ABOUT THIS TASK: Would you copy each line of the records that includes the word "relocated"?

'''

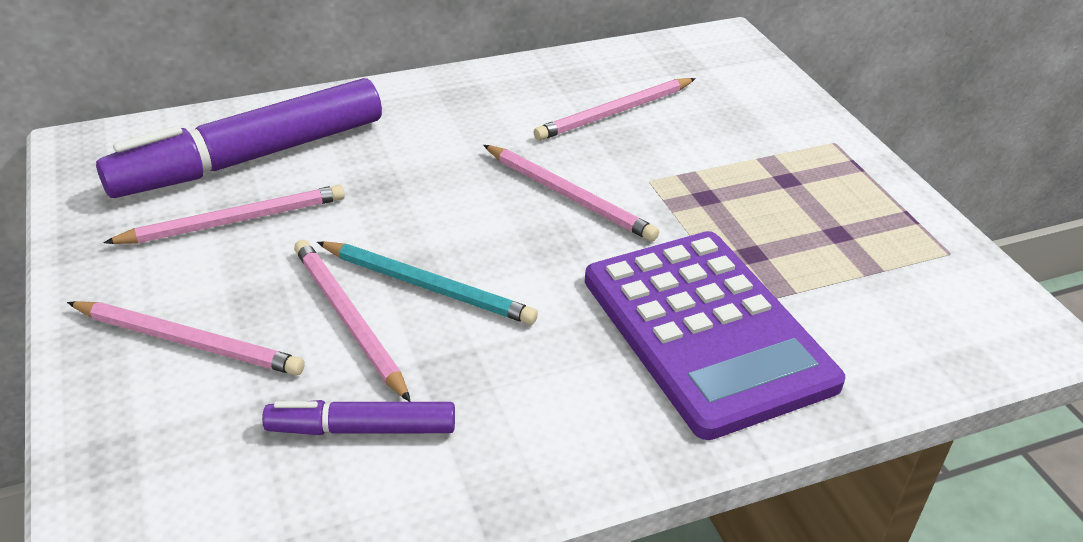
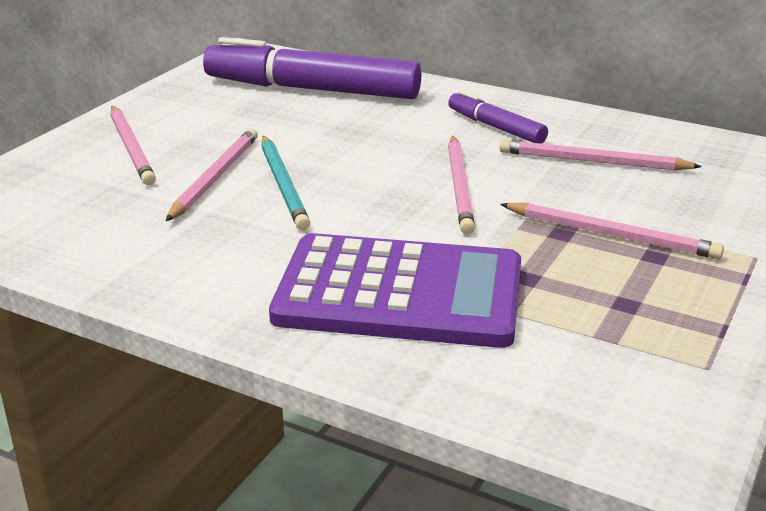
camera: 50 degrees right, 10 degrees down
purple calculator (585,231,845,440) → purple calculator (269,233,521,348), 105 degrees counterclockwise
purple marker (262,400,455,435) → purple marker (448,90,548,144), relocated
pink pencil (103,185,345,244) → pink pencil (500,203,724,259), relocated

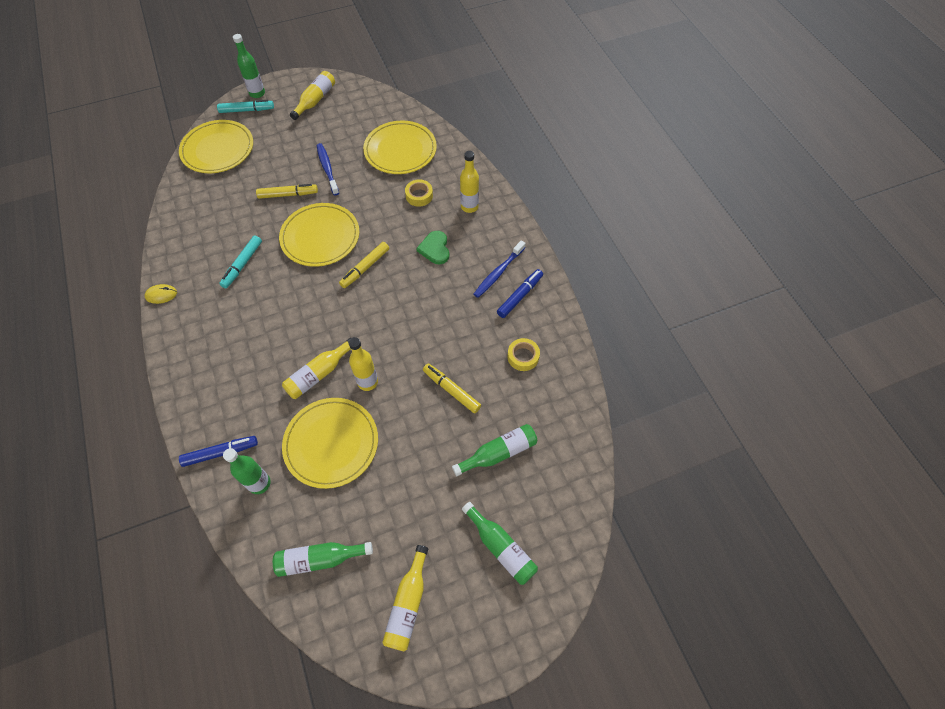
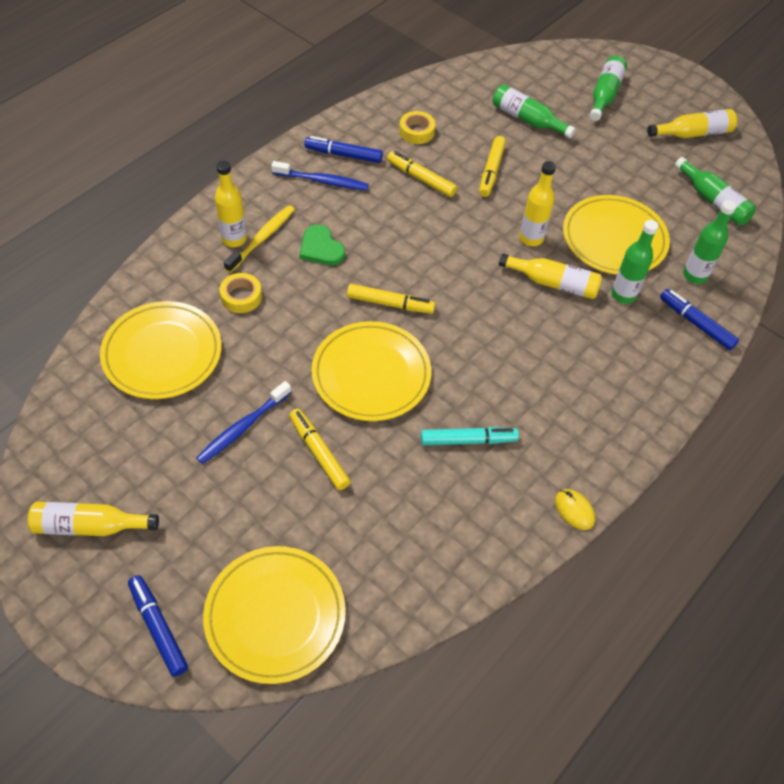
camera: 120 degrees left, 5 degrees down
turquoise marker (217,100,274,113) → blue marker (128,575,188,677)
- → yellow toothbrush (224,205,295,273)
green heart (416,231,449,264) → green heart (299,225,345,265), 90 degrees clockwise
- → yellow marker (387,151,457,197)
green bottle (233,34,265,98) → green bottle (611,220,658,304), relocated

'''

OUTPUT OF THE EXERCISE:
purple marker (262,400,455,435) → purple marker (448,90,548,144), relocated
pink pencil (103,185,345,244) → pink pencil (500,203,724,259), relocated
green bottle (233,34,265,98) → green bottle (611,220,658,304), relocated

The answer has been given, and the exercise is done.